[PROBLEM REQUIREMENTS] Pull from the data below each line where the word "purple" occurs, and copy it.

[DATASET RECORDS]
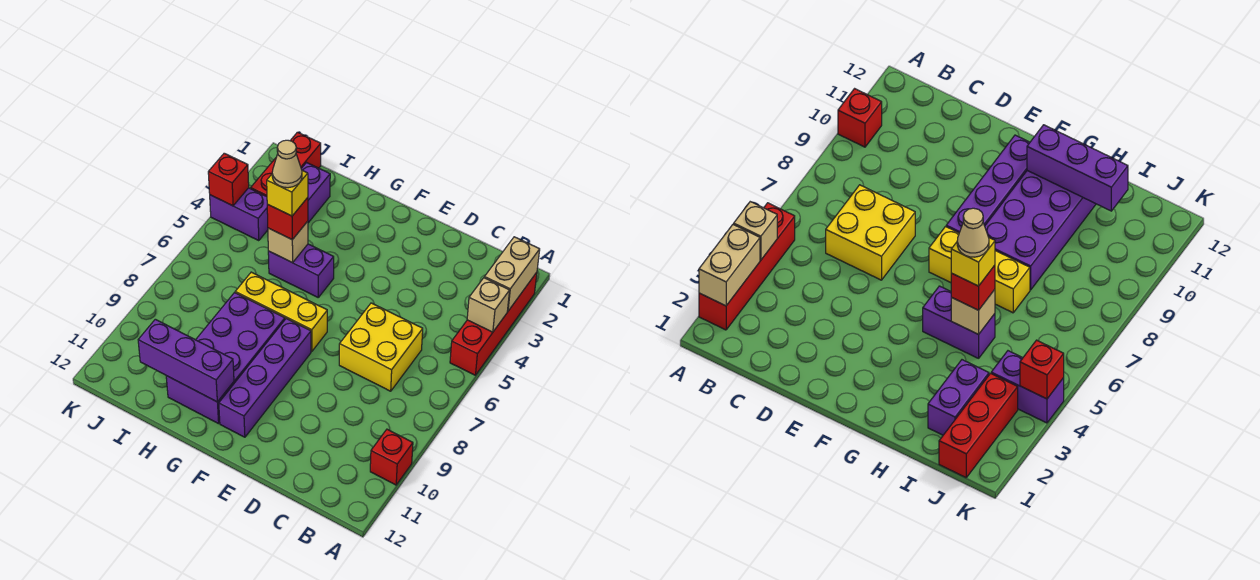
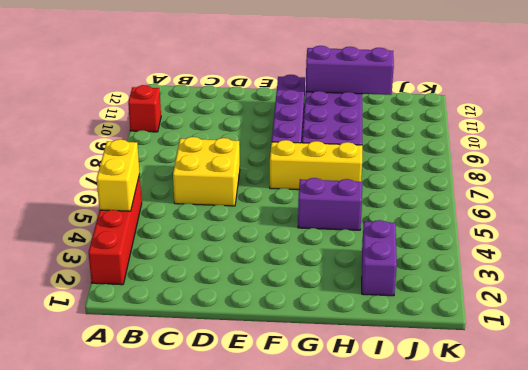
yellow 1x2 brick [97,139,140,211] -> tan 1x1 brick [467,278,510,332]
none -> red 1x3 brick [251,132,321,196]
none -> purple 1x2 brick [210,188,268,241]
none -> tan 1x2 brick [484,237,540,311]

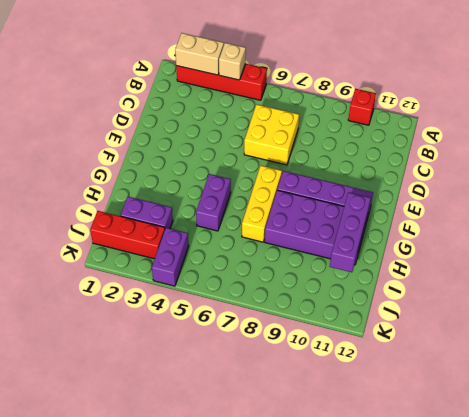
none -> tan 1x1 brick [268,221,308,263]
none -> red 1x1 brick [208,153,249,206]
none -> red 1x1 brick [267,198,308,240]

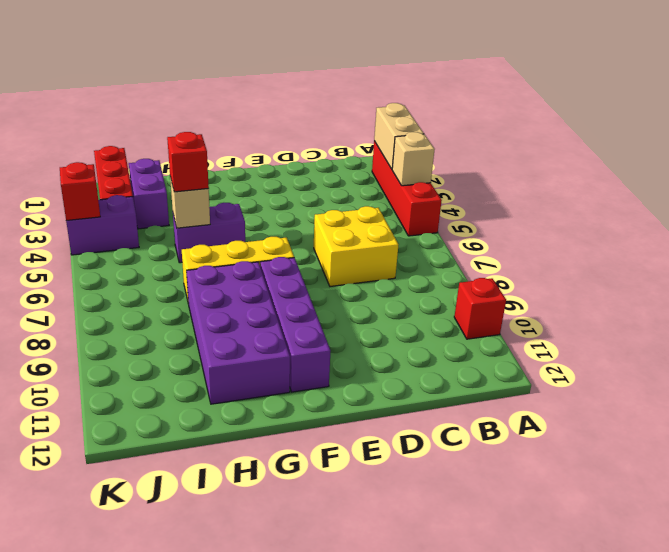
none -> purple 1x3 brick [138,319,234,402]
none -> yellow 1x1 brick [267,170,308,216]
none -> tan 1x1 cone [272,140,302,188]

[SOLUTION]
none -> purple 1x2 brick [210,188,268,241]
none -> purple 1x3 brick [138,319,234,402]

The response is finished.